### [The data]
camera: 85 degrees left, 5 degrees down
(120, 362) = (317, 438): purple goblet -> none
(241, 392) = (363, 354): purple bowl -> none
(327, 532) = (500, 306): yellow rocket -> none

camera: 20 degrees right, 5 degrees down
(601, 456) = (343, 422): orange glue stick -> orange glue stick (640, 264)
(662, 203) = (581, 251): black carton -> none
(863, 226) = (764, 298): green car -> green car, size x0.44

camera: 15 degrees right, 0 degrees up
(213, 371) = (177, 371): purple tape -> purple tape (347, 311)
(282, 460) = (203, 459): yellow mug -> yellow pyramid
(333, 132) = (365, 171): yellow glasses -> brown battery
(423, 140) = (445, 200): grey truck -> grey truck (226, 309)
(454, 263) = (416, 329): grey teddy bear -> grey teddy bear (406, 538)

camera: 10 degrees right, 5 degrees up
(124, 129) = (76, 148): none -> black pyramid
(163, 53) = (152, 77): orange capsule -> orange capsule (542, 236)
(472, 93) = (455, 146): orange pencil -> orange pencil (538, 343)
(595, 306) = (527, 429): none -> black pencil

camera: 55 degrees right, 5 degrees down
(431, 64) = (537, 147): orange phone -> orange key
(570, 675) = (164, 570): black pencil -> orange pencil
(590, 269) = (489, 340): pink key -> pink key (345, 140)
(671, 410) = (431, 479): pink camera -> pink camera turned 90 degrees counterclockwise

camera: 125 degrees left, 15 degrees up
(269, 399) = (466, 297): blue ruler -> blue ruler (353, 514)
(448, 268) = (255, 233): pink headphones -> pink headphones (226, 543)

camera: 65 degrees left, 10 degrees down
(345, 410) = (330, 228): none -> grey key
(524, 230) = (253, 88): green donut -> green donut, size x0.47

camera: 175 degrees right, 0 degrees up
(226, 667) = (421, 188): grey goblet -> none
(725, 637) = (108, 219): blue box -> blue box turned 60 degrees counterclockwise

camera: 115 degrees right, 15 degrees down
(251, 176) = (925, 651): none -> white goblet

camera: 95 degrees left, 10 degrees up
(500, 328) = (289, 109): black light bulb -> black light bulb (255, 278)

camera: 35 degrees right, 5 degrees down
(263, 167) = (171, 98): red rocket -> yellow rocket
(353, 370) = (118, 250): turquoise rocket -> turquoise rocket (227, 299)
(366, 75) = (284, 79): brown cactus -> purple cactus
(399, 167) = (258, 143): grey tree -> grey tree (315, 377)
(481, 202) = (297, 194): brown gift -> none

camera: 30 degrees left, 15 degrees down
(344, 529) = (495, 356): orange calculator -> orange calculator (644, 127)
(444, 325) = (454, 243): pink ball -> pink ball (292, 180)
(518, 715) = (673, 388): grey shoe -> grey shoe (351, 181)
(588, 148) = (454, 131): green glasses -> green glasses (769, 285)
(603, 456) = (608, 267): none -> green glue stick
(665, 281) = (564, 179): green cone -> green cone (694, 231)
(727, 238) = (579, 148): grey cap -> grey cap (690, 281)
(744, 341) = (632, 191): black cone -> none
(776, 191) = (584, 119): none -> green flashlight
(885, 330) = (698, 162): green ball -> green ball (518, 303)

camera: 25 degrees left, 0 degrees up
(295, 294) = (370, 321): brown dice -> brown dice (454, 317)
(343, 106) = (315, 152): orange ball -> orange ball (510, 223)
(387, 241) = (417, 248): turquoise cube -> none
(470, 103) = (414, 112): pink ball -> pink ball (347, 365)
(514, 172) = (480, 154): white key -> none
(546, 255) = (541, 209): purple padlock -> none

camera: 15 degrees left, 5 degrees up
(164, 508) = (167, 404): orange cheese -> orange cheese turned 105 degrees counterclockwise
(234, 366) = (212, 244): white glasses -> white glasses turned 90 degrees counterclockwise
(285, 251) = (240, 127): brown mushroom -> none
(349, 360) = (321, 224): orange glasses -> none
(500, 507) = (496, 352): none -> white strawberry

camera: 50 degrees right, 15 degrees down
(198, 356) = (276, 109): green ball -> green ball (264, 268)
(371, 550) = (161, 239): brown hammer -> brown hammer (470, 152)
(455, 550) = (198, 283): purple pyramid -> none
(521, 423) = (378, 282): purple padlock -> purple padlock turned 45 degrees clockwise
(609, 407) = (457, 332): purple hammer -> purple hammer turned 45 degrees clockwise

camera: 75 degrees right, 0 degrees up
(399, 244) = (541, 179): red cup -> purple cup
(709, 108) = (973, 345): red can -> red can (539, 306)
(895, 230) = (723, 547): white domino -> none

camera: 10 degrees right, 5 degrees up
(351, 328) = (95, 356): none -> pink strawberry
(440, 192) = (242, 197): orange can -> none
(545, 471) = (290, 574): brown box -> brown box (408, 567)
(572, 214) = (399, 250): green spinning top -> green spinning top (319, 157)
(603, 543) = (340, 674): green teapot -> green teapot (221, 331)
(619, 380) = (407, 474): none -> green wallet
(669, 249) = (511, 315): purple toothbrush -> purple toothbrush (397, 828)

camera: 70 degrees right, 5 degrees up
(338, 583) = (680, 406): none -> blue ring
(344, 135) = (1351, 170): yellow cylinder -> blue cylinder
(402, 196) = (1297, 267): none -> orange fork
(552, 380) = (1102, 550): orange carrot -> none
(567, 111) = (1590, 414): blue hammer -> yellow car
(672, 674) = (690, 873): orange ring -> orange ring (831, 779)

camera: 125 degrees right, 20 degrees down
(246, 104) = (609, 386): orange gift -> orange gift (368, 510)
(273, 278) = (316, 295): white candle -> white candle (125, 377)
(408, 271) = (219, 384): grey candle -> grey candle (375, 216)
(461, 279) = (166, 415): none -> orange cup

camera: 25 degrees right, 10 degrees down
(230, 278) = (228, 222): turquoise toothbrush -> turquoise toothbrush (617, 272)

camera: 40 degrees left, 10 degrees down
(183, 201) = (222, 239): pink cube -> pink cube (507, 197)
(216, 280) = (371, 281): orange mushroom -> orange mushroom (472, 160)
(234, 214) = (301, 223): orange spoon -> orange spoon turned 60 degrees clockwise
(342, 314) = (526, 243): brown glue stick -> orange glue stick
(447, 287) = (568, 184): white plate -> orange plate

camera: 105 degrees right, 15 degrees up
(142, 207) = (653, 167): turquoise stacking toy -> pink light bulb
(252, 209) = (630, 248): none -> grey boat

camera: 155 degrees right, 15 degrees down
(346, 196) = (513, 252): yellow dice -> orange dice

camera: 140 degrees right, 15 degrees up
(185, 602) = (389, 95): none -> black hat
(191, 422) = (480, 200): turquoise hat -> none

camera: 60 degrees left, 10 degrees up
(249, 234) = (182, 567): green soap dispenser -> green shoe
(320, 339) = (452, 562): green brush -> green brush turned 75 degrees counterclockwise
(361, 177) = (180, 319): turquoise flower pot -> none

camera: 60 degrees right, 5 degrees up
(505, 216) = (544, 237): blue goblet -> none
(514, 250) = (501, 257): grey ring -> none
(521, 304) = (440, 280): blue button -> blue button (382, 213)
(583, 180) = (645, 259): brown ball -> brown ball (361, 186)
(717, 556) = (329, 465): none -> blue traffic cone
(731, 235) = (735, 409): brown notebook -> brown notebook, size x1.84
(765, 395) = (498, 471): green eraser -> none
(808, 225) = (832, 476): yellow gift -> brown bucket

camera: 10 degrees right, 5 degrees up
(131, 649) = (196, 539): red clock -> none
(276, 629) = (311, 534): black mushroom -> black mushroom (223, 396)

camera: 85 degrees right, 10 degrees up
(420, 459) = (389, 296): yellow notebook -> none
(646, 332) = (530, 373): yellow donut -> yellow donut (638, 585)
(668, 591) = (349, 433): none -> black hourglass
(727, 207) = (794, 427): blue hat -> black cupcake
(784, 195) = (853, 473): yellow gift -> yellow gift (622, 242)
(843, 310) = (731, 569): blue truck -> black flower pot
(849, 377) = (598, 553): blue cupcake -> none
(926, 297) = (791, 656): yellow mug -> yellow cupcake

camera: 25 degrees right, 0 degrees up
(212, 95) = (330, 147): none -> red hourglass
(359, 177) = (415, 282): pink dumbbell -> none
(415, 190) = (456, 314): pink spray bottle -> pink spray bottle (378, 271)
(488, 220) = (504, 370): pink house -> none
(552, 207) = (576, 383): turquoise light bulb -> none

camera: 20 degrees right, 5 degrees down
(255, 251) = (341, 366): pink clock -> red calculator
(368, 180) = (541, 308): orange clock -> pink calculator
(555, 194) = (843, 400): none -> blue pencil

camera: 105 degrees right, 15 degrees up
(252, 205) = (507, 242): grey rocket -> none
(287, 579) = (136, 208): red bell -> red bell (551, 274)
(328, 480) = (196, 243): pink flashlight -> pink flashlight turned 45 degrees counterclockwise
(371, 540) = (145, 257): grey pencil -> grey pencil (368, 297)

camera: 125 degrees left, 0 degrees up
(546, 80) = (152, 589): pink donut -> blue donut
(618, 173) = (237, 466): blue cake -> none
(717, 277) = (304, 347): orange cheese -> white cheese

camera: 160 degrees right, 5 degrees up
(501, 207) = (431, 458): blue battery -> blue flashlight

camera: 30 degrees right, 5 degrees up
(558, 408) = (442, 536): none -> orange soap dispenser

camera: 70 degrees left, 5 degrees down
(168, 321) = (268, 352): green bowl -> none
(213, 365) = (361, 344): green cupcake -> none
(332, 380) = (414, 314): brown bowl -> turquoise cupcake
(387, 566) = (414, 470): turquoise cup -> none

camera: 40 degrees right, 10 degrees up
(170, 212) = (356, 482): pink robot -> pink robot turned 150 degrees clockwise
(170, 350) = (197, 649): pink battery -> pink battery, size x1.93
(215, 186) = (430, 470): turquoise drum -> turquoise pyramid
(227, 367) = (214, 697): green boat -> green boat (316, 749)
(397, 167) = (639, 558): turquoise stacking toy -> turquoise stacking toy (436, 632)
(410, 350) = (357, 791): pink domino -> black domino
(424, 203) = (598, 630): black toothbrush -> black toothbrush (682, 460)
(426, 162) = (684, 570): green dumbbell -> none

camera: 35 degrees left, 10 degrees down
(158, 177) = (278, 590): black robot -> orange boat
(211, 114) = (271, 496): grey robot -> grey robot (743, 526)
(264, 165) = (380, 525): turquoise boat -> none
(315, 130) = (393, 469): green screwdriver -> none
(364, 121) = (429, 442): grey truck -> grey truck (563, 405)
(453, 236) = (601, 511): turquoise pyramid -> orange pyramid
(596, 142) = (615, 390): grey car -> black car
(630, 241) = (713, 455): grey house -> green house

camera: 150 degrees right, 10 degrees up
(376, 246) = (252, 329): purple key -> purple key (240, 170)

### [Problem statement]
Reproduce verbatim only the segment of the listing bounded by the line containing "(895, 230) = (723, 547): white domino -> none" and the line containing "(216, 280) = (371, 281): orange", with both boundary lines included.

### [Your solution]
(895, 230) = (723, 547): white domino -> none

camera: 10 degrees right, 5 degrees up
(351, 328) = (95, 356): none -> pink strawberry
(440, 192) = (242, 197): orange can -> none
(545, 471) = (290, 574): brown box -> brown box (408, 567)
(572, 214) = (399, 250): green spinning top -> green spinning top (319, 157)
(603, 543) = (340, 674): green teapot -> green teapot (221, 331)
(619, 380) = (407, 474): none -> green wallet
(669, 249) = (511, 315): purple toothbrush -> purple toothbrush (397, 828)

camera: 70 degrees right, 5 degrees up
(338, 583) = (680, 406): none -> blue ring
(344, 135) = (1351, 170): yellow cylinder -> blue cylinder
(402, 196) = (1297, 267): none -> orange fork
(552, 380) = (1102, 550): orange carrot -> none
(567, 111) = (1590, 414): blue hammer -> yellow car
(672, 674) = (690, 873): orange ring -> orange ring (831, 779)

camera: 125 degrees right, 20 degrees down
(246, 104) = (609, 386): orange gift -> orange gift (368, 510)
(273, 278) = (316, 295): white candle -> white candle (125, 377)
(408, 271) = (219, 384): grey candle -> grey candle (375, 216)
(461, 279) = (166, 415): none -> orange cup

camera: 25 degrees right, 10 degrees down
(230, 278) = (228, 222): turquoise toothbrush -> turquoise toothbrush (617, 272)

camera: 40 degrees left, 10 degrees down
(183, 201) = (222, 239): pink cube -> pink cube (507, 197)
(216, 280) = (371, 281): orange mushroom -> orange mushroom (472, 160)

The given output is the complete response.